YOUR TASK:
Return all of the data exactly as written, without the pictures.

Before-and-after scene images:
▼
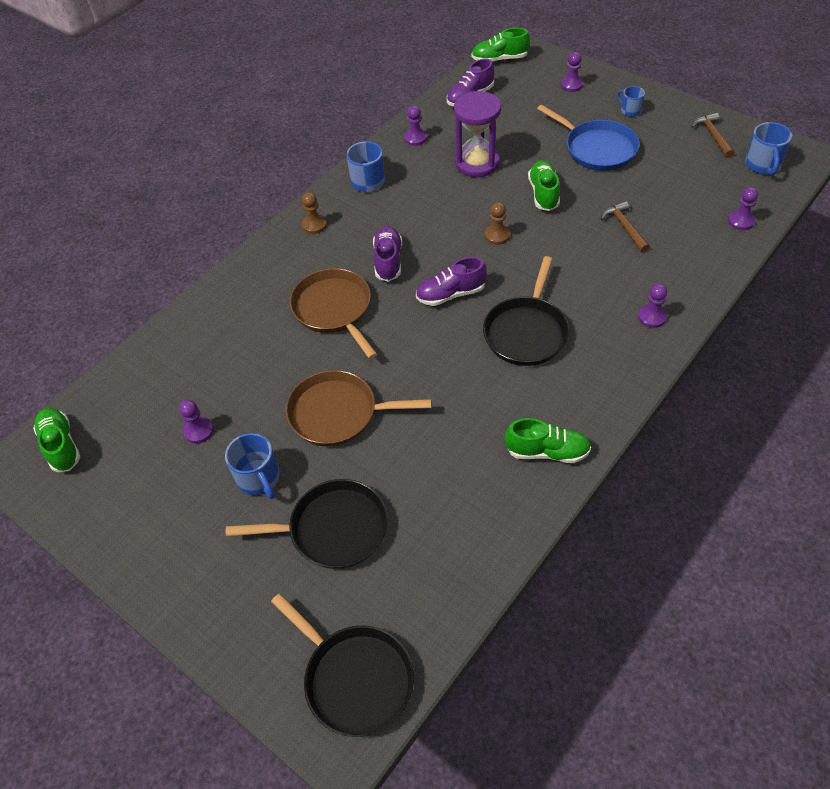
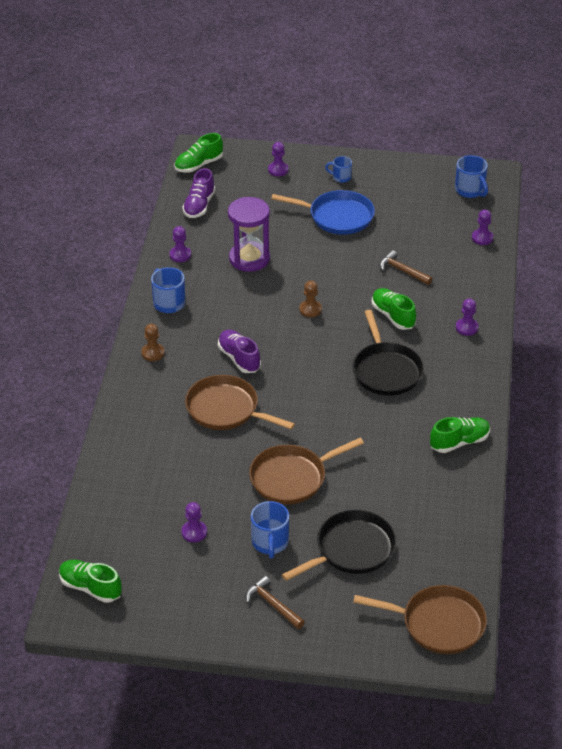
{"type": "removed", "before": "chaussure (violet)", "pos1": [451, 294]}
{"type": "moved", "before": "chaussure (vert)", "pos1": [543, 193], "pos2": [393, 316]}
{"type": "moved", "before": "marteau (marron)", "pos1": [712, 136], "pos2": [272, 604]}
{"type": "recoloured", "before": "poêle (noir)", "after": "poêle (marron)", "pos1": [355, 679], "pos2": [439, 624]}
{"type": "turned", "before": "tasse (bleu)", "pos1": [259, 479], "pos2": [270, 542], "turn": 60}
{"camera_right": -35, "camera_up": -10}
▲
OUTPUT OF THE EXERCISE:
{"type": "removed", "before": "chaussure (violet)", "pos1": [451, 294]}
{"type": "moved", "before": "chaussure (vert)", "pos1": [543, 193], "pos2": [393, 316]}
{"type": "moved", "before": "marteau (marron)", "pos1": [712, 136], "pos2": [272, 604]}
{"type": "recoloured", "before": "poêle (noir)", "after": "poêle (marron)", "pos1": [355, 679], "pos2": [439, 624]}
{"type": "turned", "before": "tasse (bleu)", "pos1": [259, 479], "pos2": [270, 542], "turn": 60}
{"camera_right": -35, "camera_up": -10}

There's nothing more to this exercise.